── Data for the task
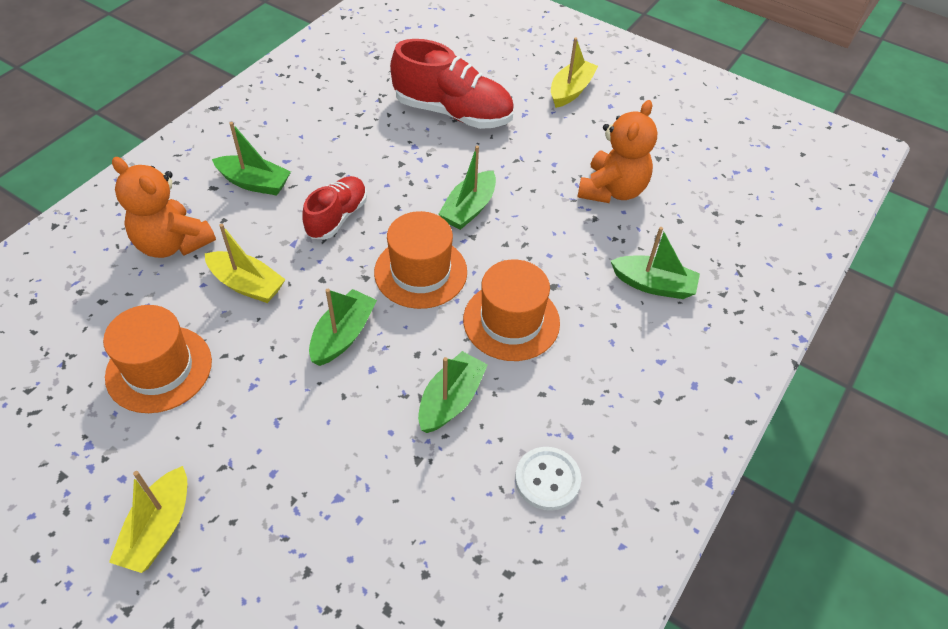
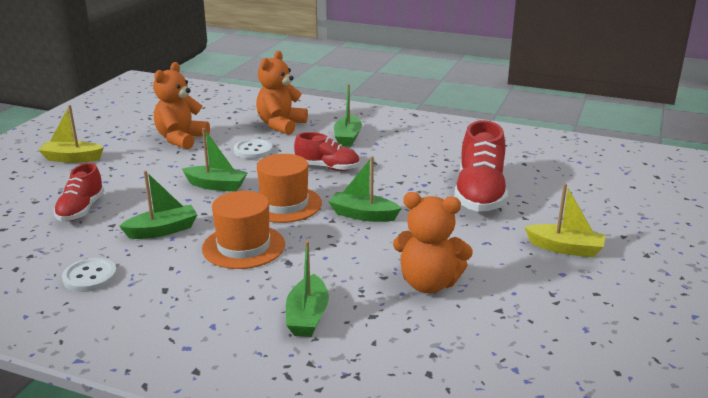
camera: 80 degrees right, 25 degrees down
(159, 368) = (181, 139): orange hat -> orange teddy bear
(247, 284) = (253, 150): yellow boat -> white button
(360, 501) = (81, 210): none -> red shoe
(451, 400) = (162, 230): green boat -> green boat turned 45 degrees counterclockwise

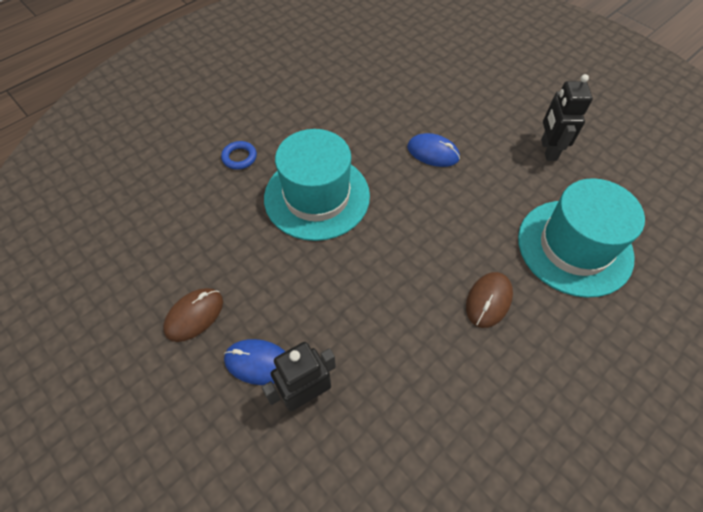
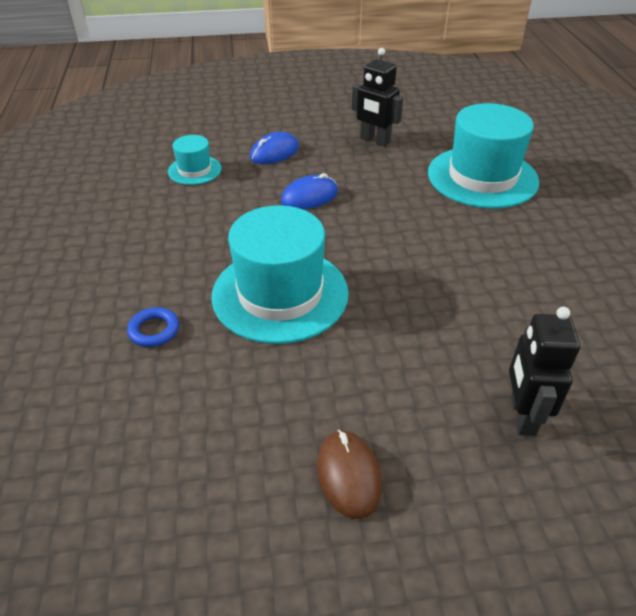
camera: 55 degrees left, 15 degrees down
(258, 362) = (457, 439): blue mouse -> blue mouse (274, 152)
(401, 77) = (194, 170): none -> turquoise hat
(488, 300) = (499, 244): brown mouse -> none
────
◆ **About this exercise**: Pictures stay out. Repeat only the lines from the beginning of the data through the line that has "camera: 55 degrees left, 15 degrees down".

◆ **Output of the task**:
camera: 80 degrees right, 25 degrees down
(159, 368) = (181, 139): orange hat -> orange teddy bear
(247, 284) = (253, 150): yellow boat -> white button
(360, 501) = (81, 210): none -> red shoe
(451, 400) = (162, 230): green boat -> green boat turned 45 degrees counterclockwise

camera: 55 degrees left, 15 degrees down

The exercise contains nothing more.